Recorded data
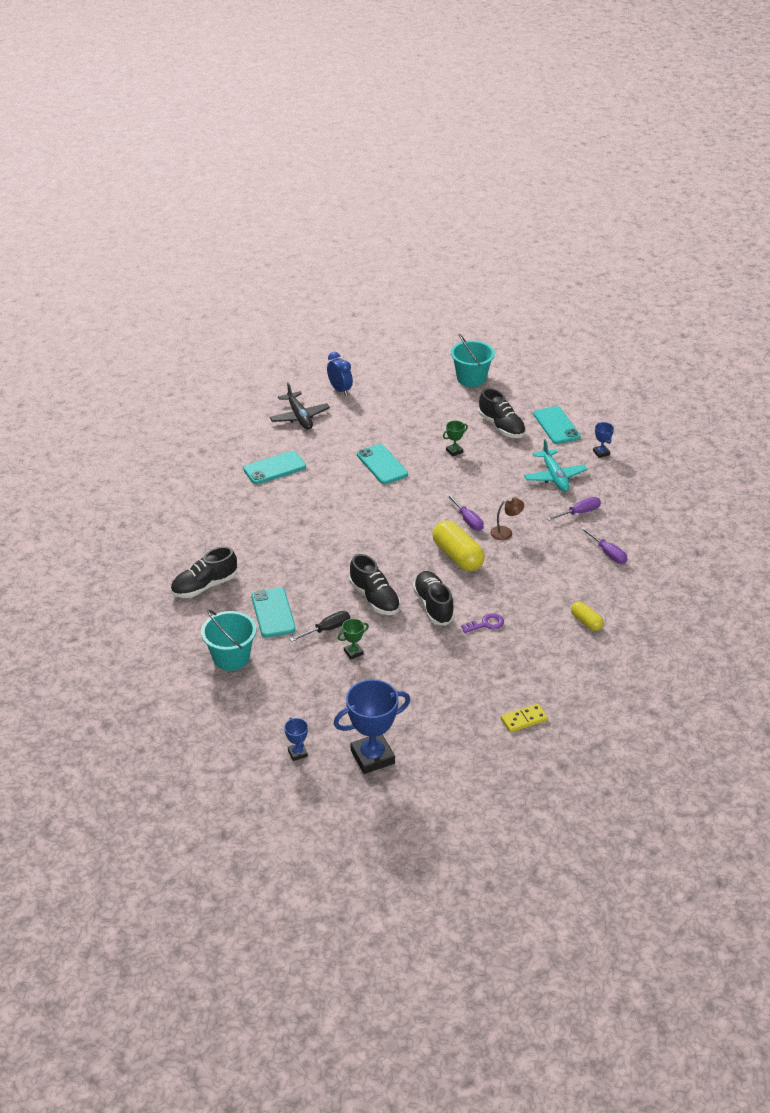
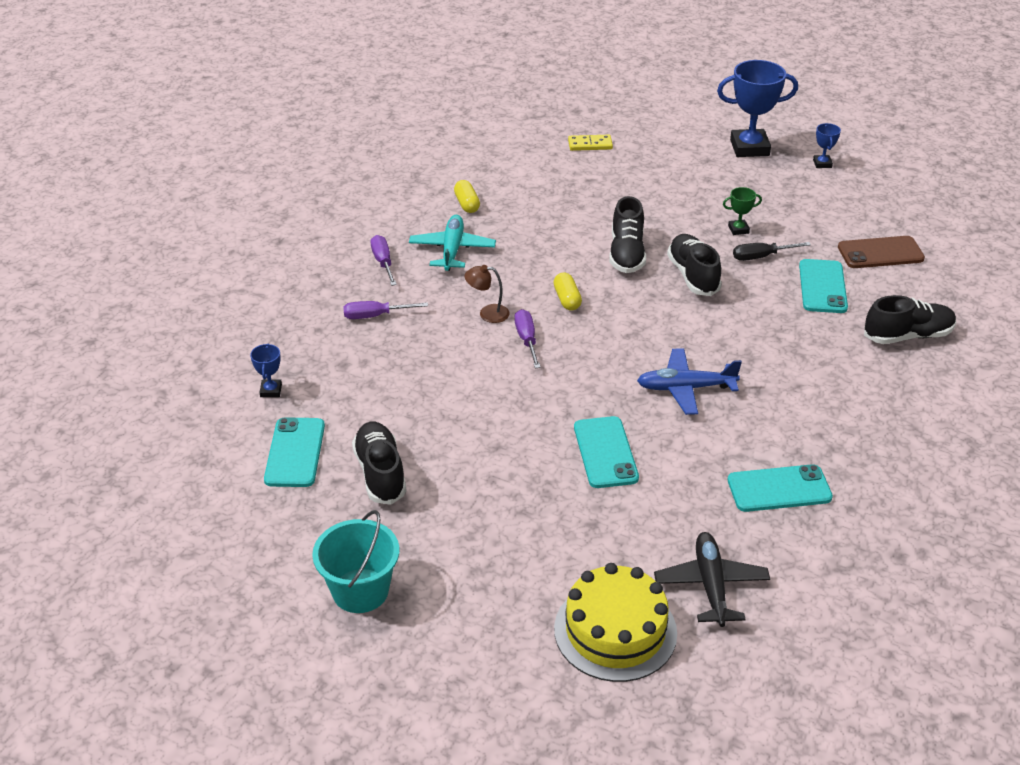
camera: 160 degrees left, 0 degrees up
turquoise bucket [201,610,256,671] -> brown phone [838,236,925,268]
blue clock [327,352,353,396] -> yellow cake [554,563,677,682]
yellow capsule [432,521,485,571] -> yellow capsule [553,273,582,311], size x0.55
green trophy [443,421,468,456] -> none
purple key [461,613,504,633] -> none
turquoise plane [524,439,587,492] -> turquoise plane moved to [409,215,496,271]
none -> blue plane [637,348,742,415]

TASK TO CARRY OUT
What should come out is the exact run of lines from the one holding "turquoise plane [524,439,587,492]" through the end of the records above, and nothing besides.

SOLUTION TO THIS EXERCISE
turquoise plane [524,439,587,492] -> turquoise plane moved to [409,215,496,271]
none -> blue plane [637,348,742,415]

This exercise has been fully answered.